- Exercise requirements:
Make an exact copy of the lines from the one containing "NTC1: 4.7k (INT, VS) -> 1k (INT, VS)" through the end of the records below, and leave out every picture.
===== Records provided =====
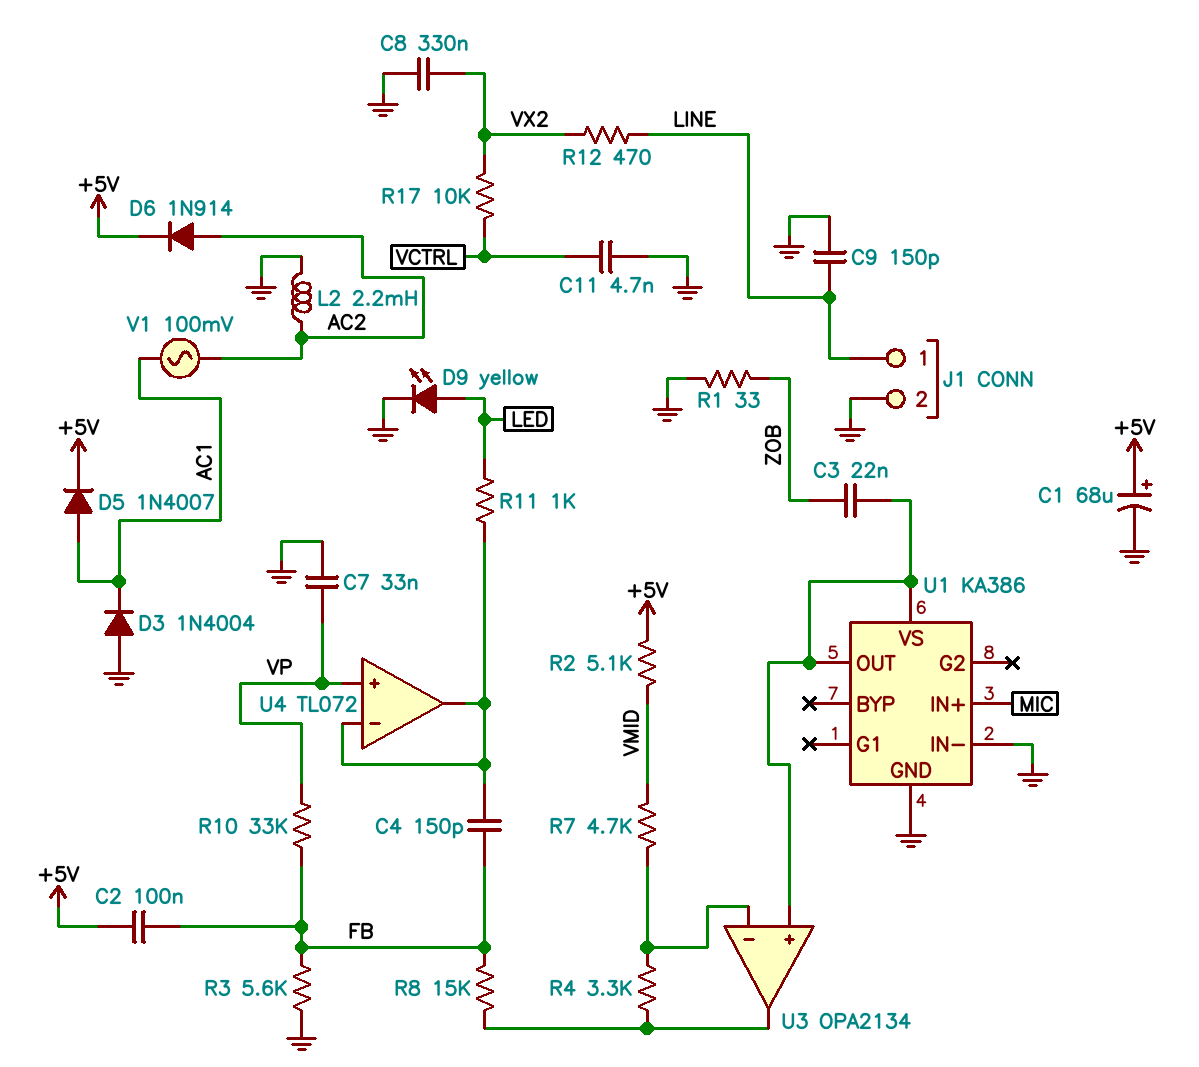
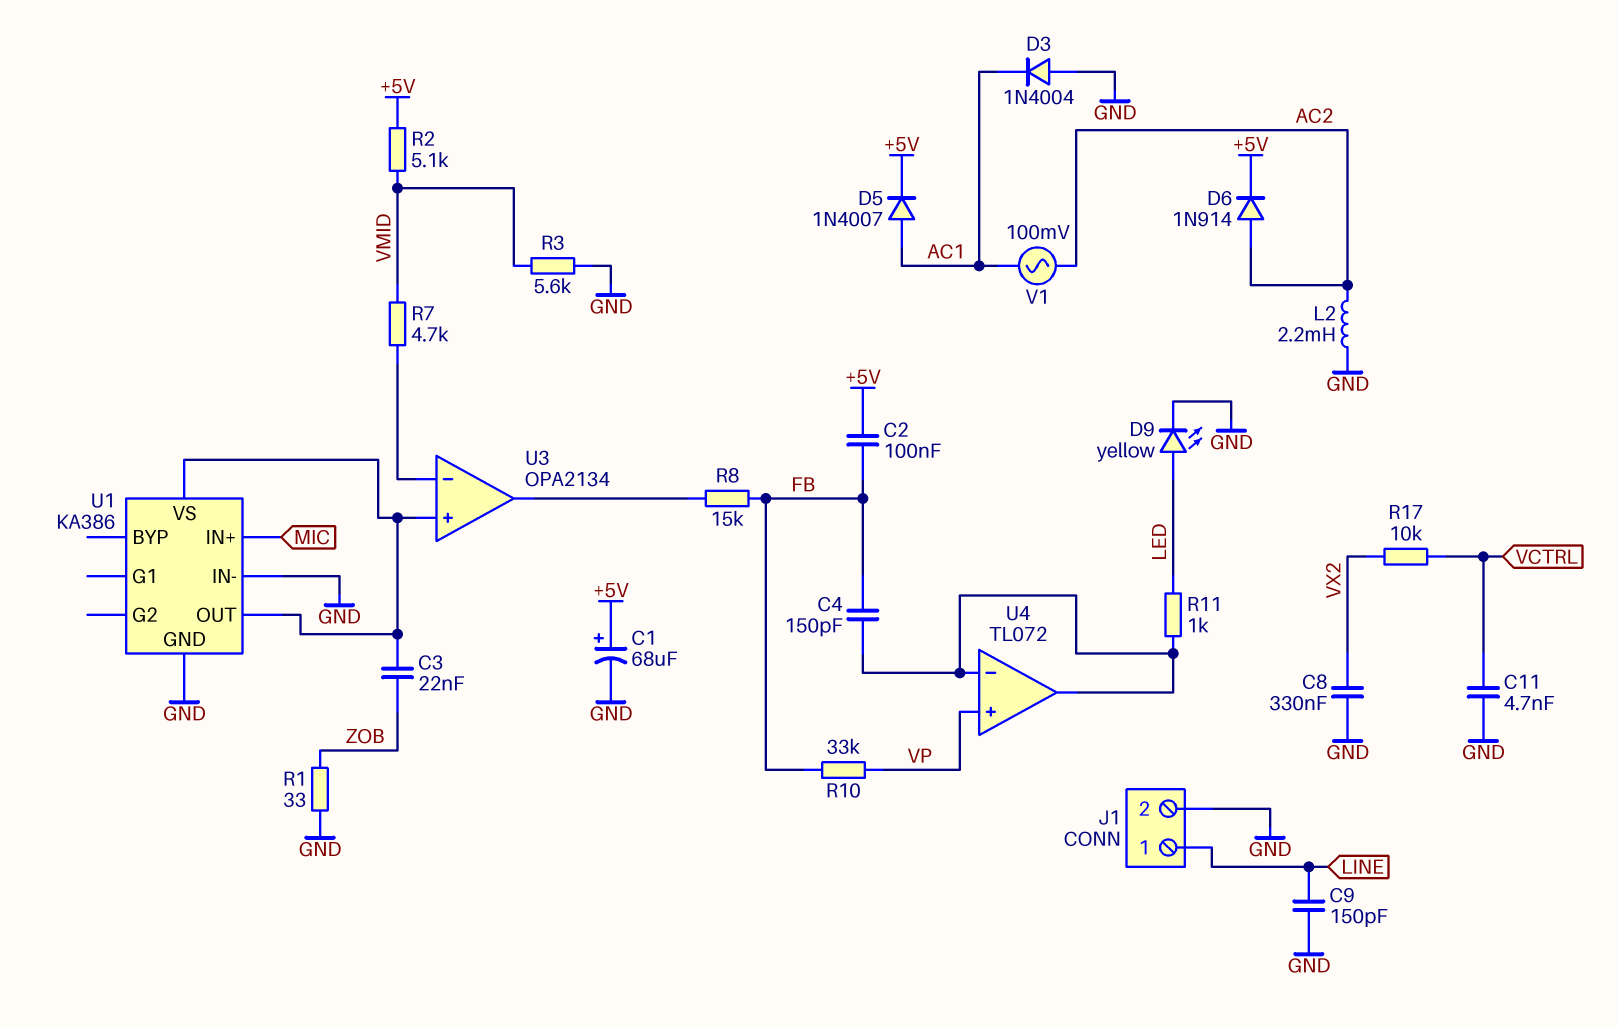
C7: 33nF (GND, VP) -> none
R3: 5.6k (FB, GND) -> 5.6k (GND, VMID)
R4: 3.3k (U3/in-, U3/out) -> none
R12: 470 (LINE, VX2) -> none

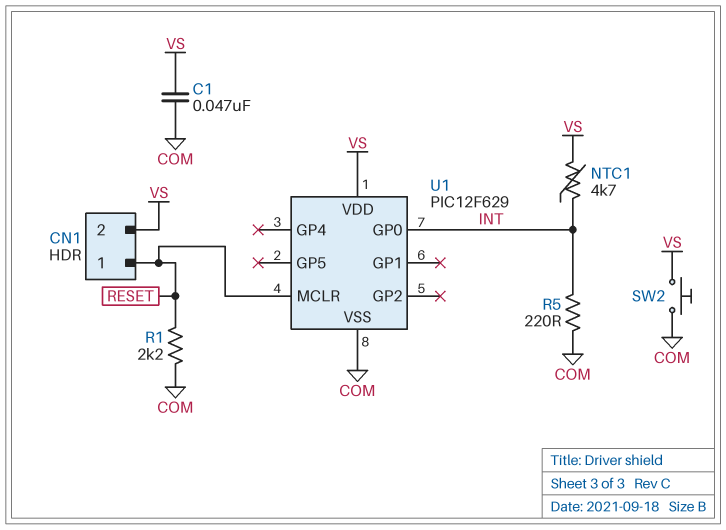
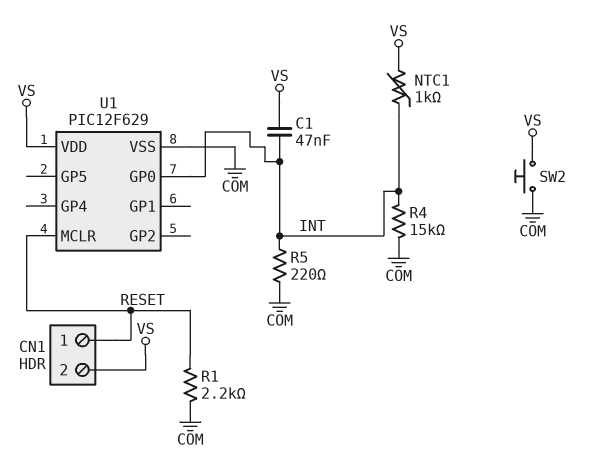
C1: 47nF (COM, VS) -> 47nF (INT, VS)
NTC1: 4.7k (INT, VS) -> 1k (INT, VS)
R4: none -> 15k (COM, INT)

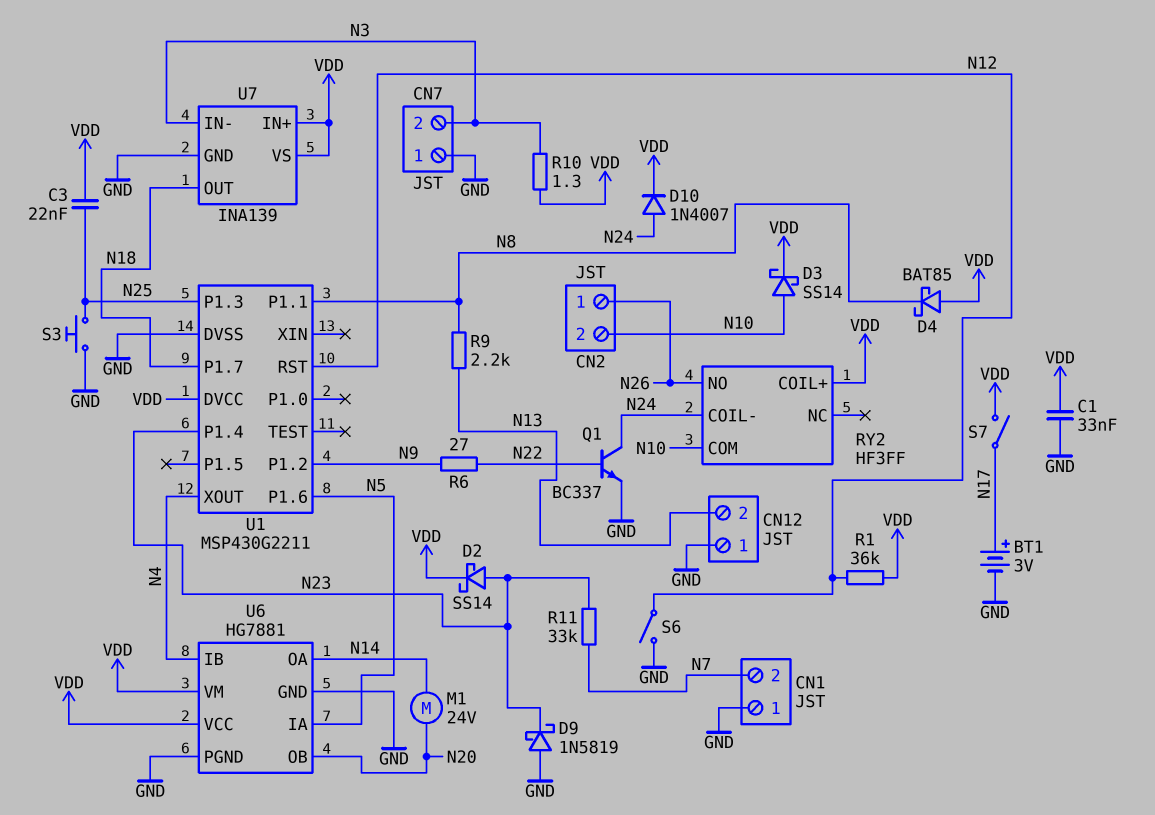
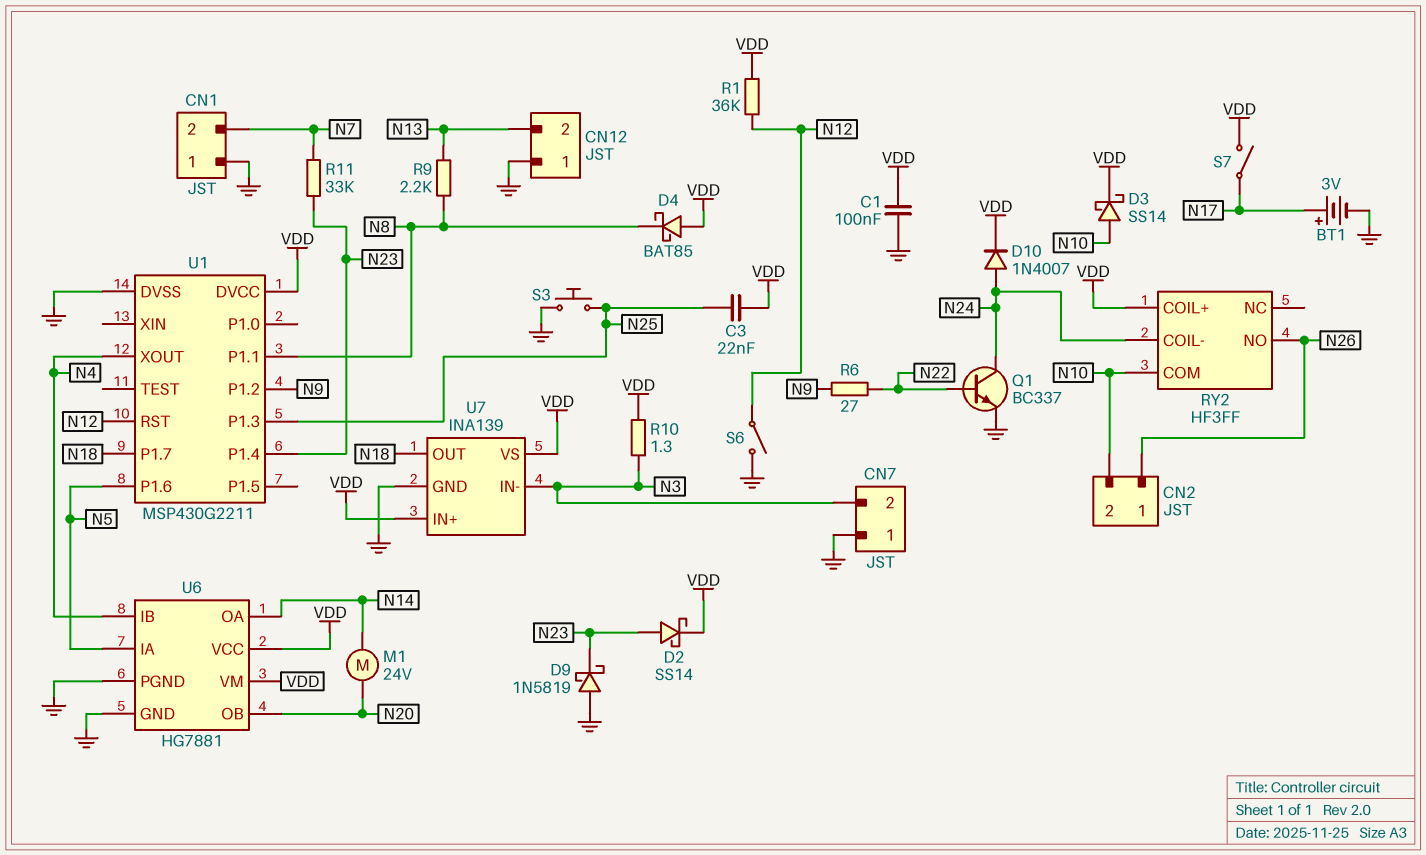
C1: 33nF (GND, VDD) -> 100nF (GND, VDD)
=====
- Answer to the exercise:
NTC1: 4.7k (INT, VS) -> 1k (INT, VS)
R4: none -> 15k (COM, INT)

C1: 33nF (GND, VDD) -> 100nF (GND, VDD)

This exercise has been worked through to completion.